**What you are asked to do:** Only lines holding "green" are wanted; copy each of them from the records below.

++++ Records for processing ++++

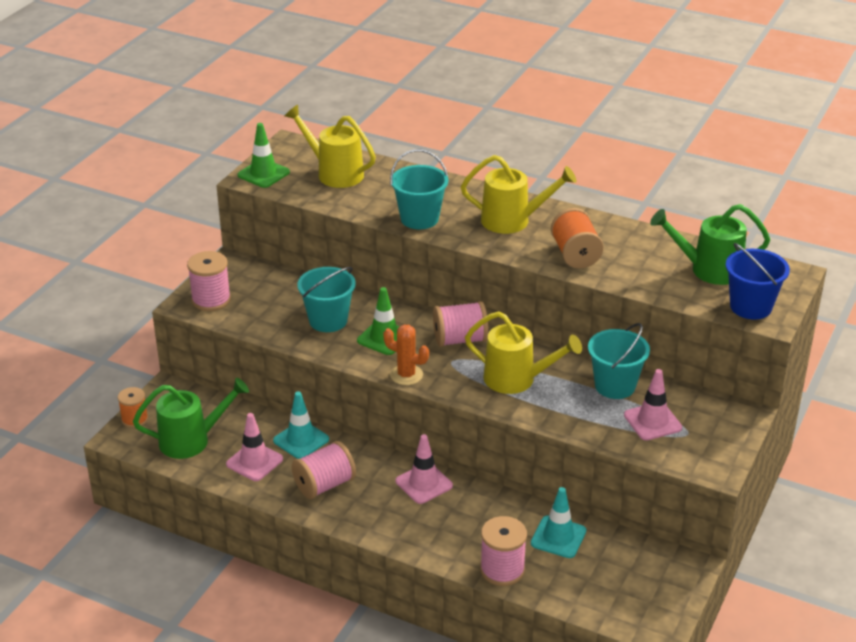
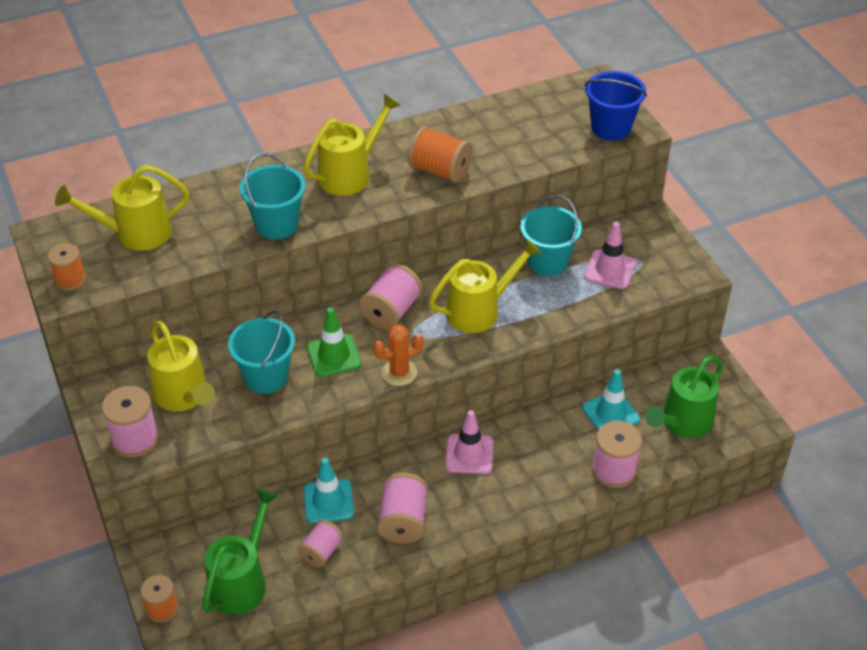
camera: 50 degrees left, 10 degrees up
(254, 462) = (321, 552): pink traffic cone -> pink spool
(263, 174) = (70, 279): green traffic cone -> orange spool
(269, 298) = (184, 397): none -> yellow watering can
(708, 270) = (542, 117): green watering can -> green watering can (682, 423)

++++

**Task solution:**
(263, 174) = (70, 279): green traffic cone -> orange spool
(708, 270) = (542, 117): green watering can -> green watering can (682, 423)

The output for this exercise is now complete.